━━ Supplied information

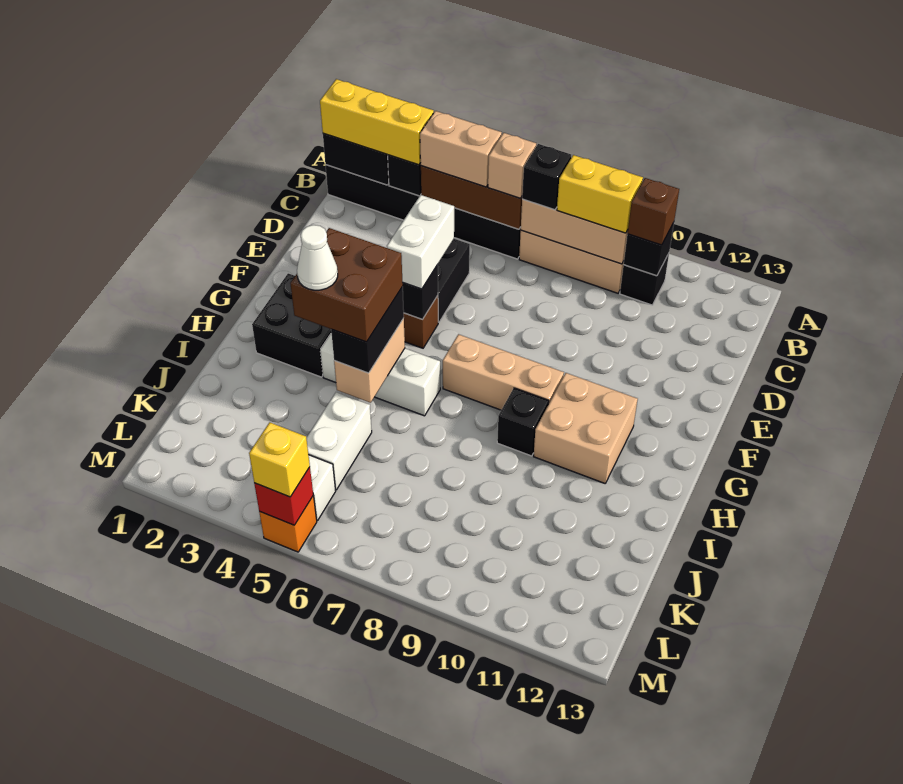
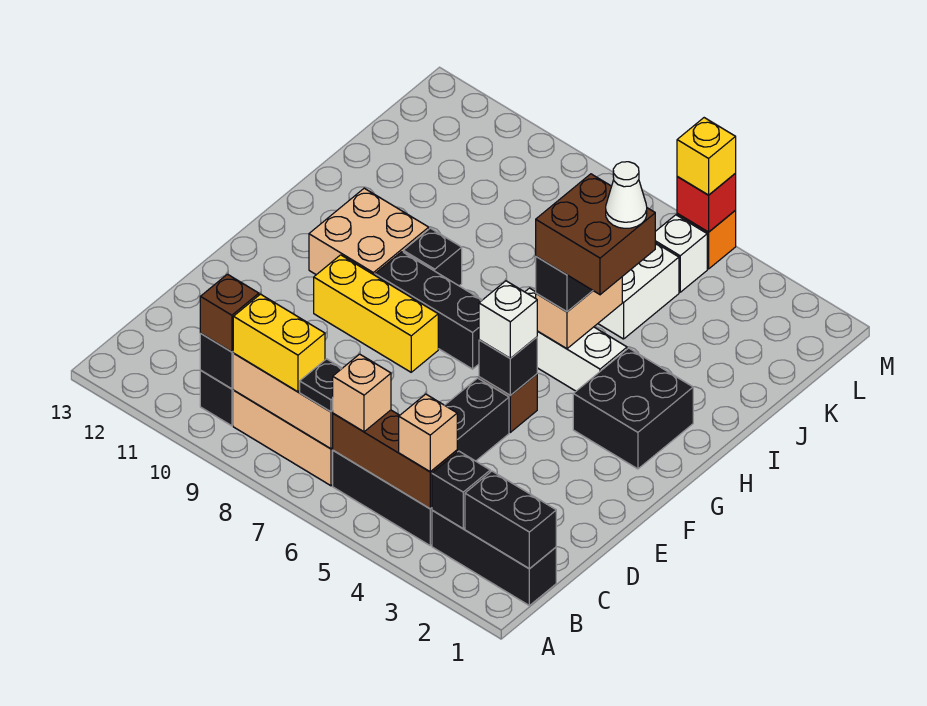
yellow brick B1:B3 level 3 -> yellow brick F8:F10 level 1
tan brick B4:B5 level 3 -> tan brick B4 level 3
black brick B7 level 3 -> black plate B7 level 3
white brick E5:F5 level 3 -> white brick F5 level 3
tan brick G7:G9 level 1 -> black brick G7:G9 level 1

━━━━

What is required: Pictures in the records above are to be left out of an otherwise exact copy.

Solution to this problem:
yellow brick B1:B3 level 3 -> yellow brick F8:F10 level 1
tan brick B4:B5 level 3 -> tan brick B4 level 3
black brick B7 level 3 -> black plate B7 level 3
white brick E5:F5 level 3 -> white brick F5 level 3
tan brick G7:G9 level 1 -> black brick G7:G9 level 1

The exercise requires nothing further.